Exercise prompt:
Using the material below, print a verbatim copy of every line from the one containing "camera: 15 degrees right, 15 degrees up" through the one containing "(666, 232) = (638, 228): white", inclusive, and omit the pictures.

[[ Data records, beginning ]]

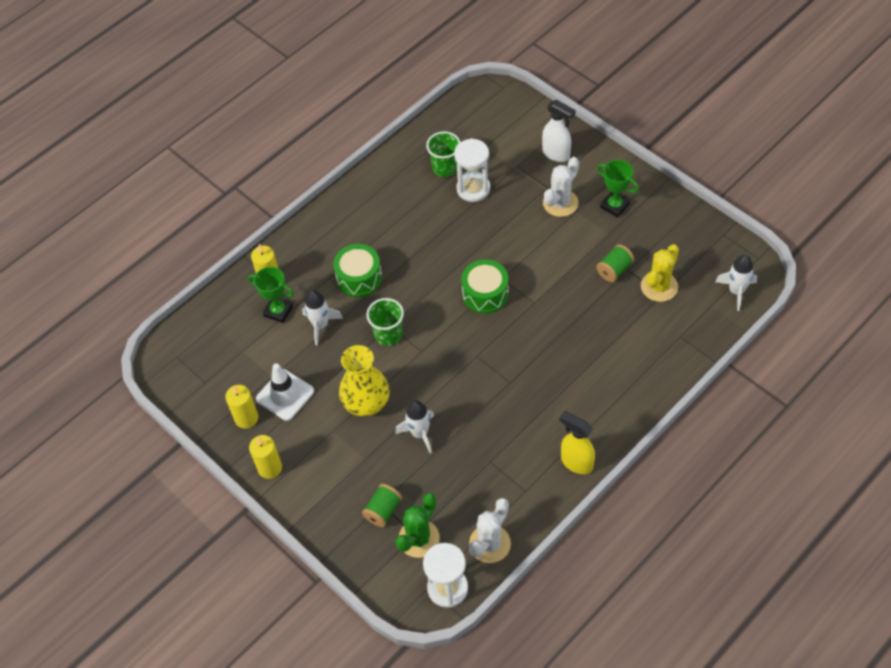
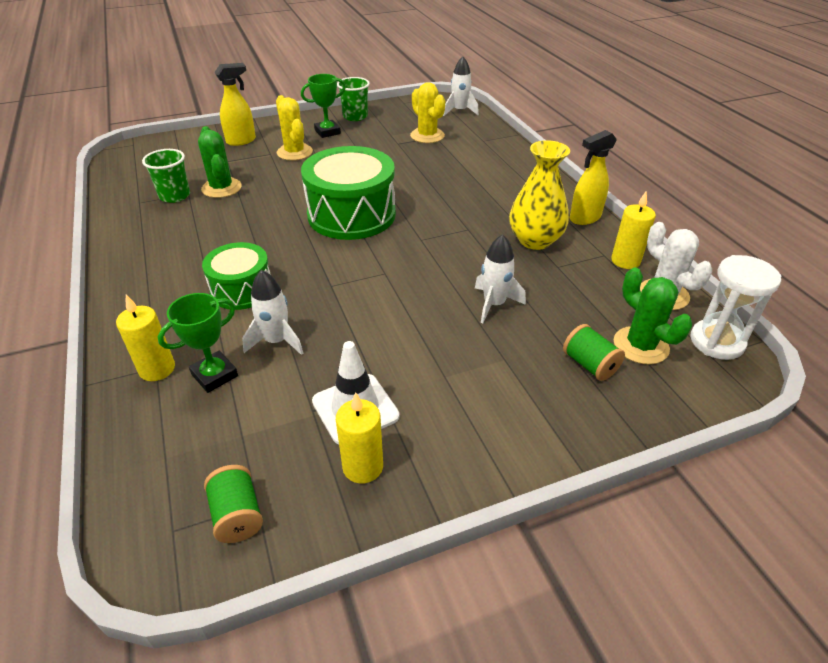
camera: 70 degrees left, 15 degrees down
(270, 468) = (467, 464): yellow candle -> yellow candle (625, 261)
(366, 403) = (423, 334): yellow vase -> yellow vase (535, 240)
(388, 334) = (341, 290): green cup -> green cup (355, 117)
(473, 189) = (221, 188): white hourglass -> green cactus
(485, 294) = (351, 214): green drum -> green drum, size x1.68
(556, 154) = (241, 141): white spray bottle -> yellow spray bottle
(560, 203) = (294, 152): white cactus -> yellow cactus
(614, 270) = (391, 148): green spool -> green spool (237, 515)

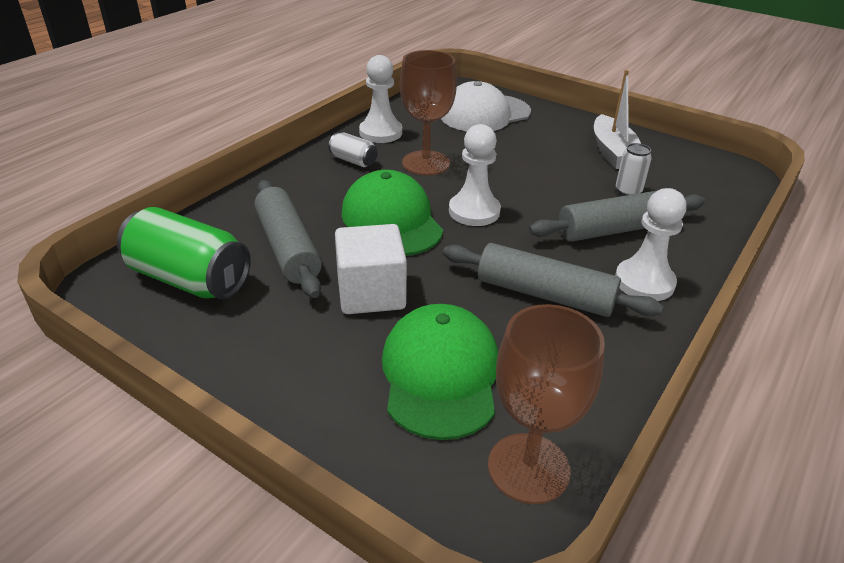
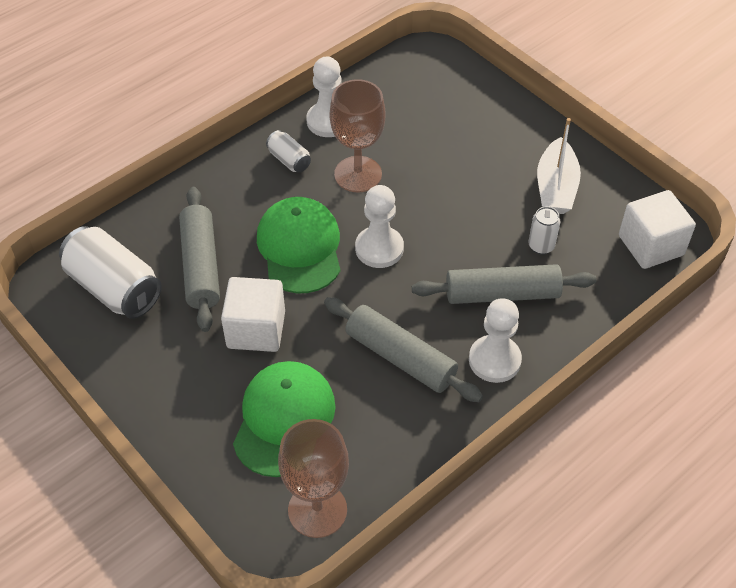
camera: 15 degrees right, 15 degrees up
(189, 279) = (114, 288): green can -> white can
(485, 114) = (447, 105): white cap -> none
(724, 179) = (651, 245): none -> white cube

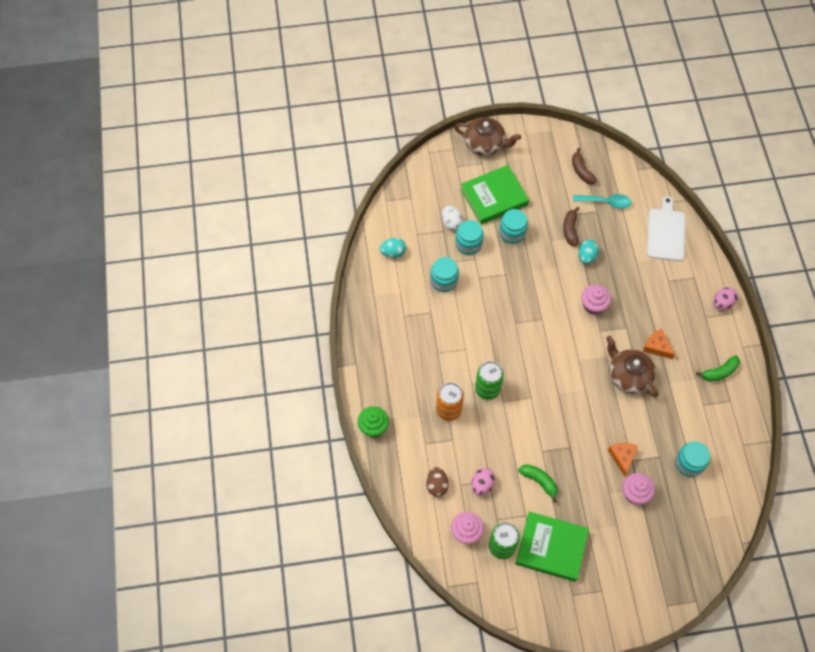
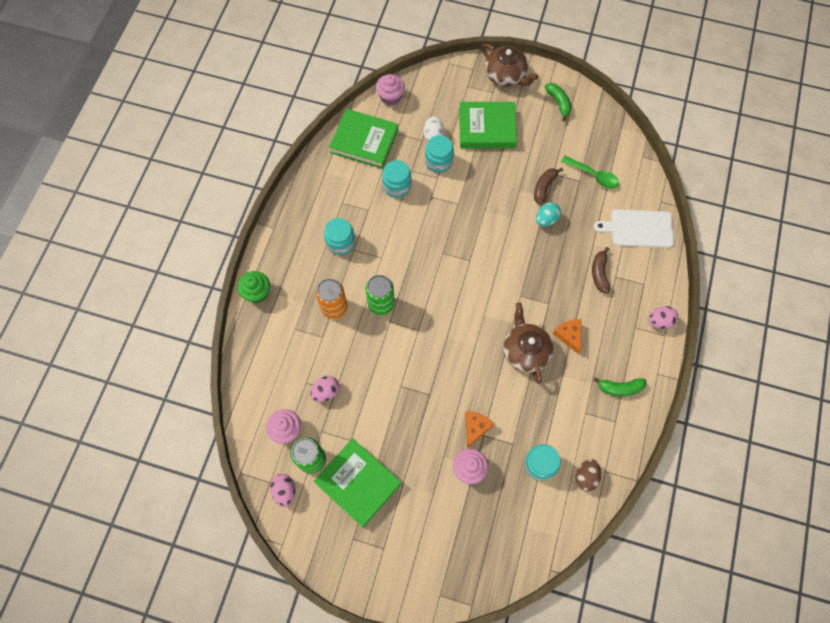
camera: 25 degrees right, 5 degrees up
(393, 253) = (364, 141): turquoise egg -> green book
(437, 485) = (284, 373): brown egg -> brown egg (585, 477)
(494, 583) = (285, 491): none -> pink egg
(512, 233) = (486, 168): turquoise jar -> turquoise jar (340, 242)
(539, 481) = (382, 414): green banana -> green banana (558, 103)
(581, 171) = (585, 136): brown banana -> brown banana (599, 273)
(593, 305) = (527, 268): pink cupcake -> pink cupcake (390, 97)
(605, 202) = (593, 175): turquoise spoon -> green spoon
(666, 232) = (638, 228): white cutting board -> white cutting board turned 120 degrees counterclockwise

[[ Data records, end ]]
[[ Data records, beginning ]]

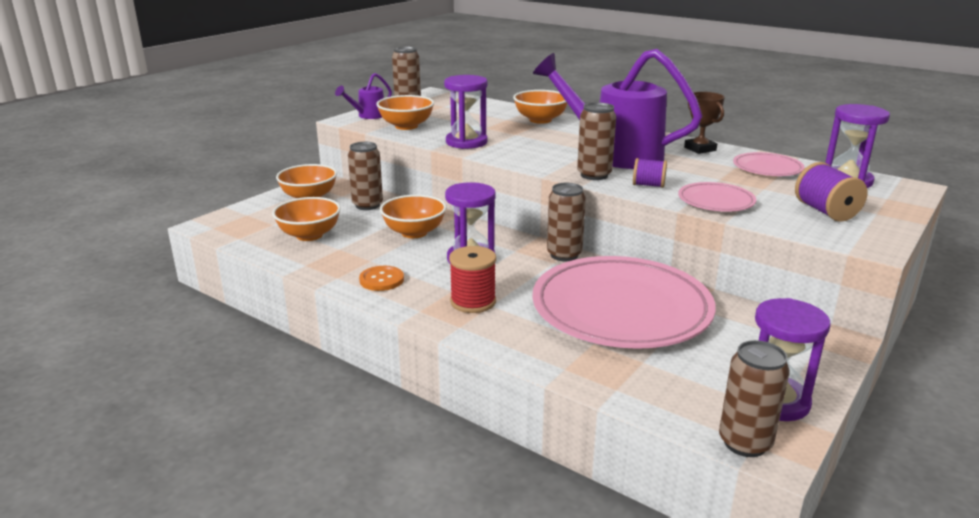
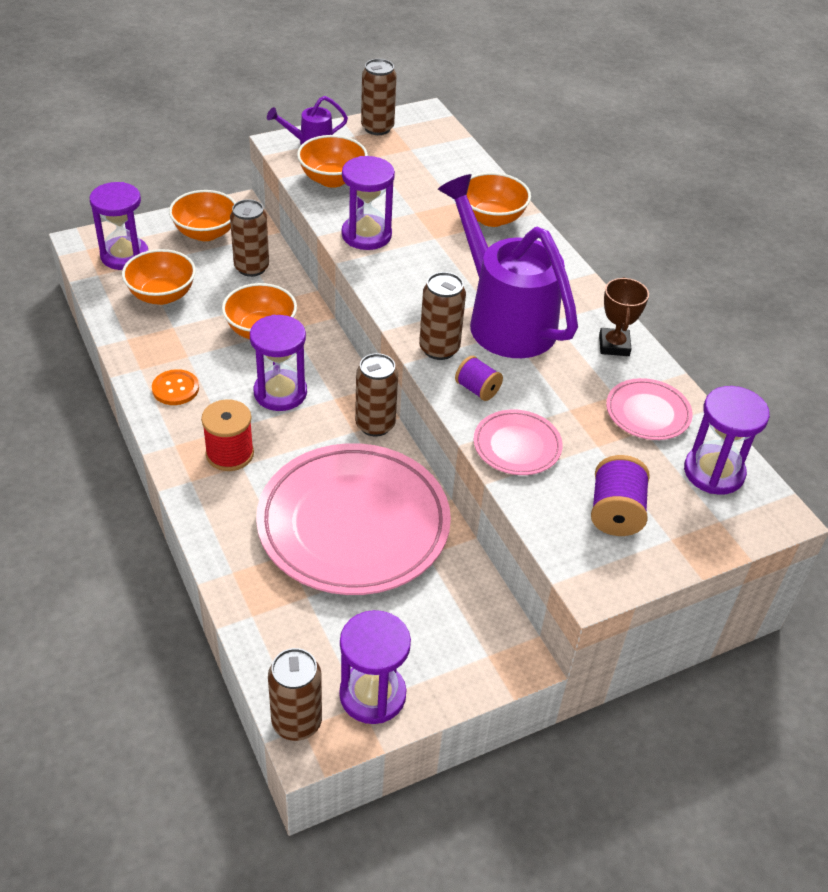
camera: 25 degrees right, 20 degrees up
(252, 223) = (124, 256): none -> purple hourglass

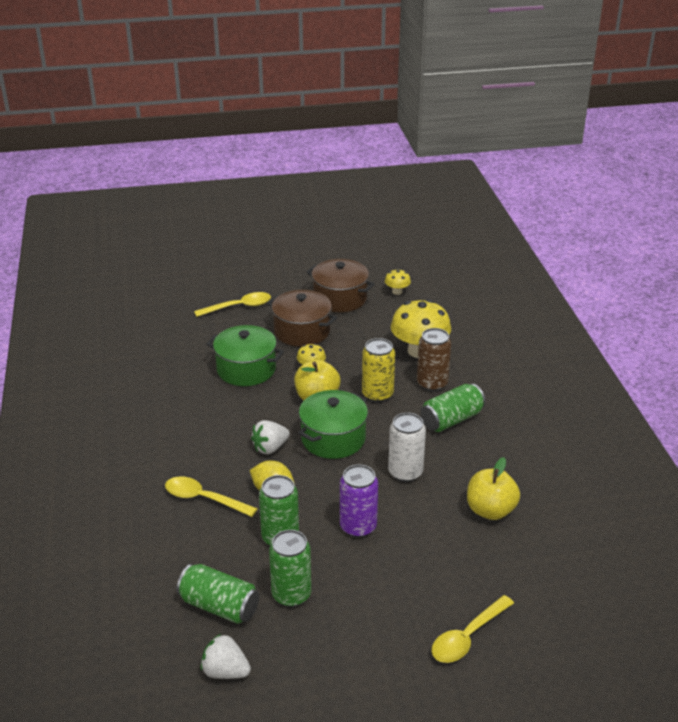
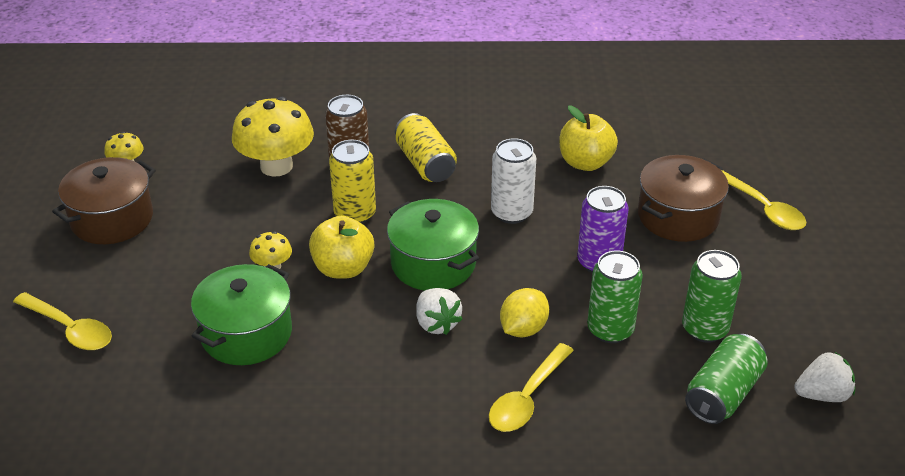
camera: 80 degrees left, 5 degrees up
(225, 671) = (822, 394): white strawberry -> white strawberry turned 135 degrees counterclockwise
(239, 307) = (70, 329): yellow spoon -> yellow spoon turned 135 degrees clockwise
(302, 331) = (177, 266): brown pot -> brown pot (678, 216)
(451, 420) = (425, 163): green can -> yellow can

[[ Data records, end ]]

Written solution:
camera: 15 degrees right, 15 degrees up
(189, 279) = (114, 288): green can -> white can
(485, 114) = (447, 105): white cap -> none
(724, 179) = (651, 245): none -> white cube

camera: 25 degrees right, 5 degrees up
(393, 253) = (364, 141): turquoise egg -> green book
(437, 485) = (284, 373): brown egg -> brown egg (585, 477)
(494, 583) = (285, 491): none -> pink egg
(512, 233) = (486, 168): turquoise jar -> turquoise jar (340, 242)
(539, 481) = (382, 414): green banana -> green banana (558, 103)
(581, 171) = (585, 136): brown banana -> brown banana (599, 273)
(593, 305) = (527, 268): pink cupcake -> pink cupcake (390, 97)
(605, 202) = (593, 175): turquoise spoon -> green spoon
(666, 232) = (638, 228): white cutting board -> white cutting board turned 120 degrees counterclockwise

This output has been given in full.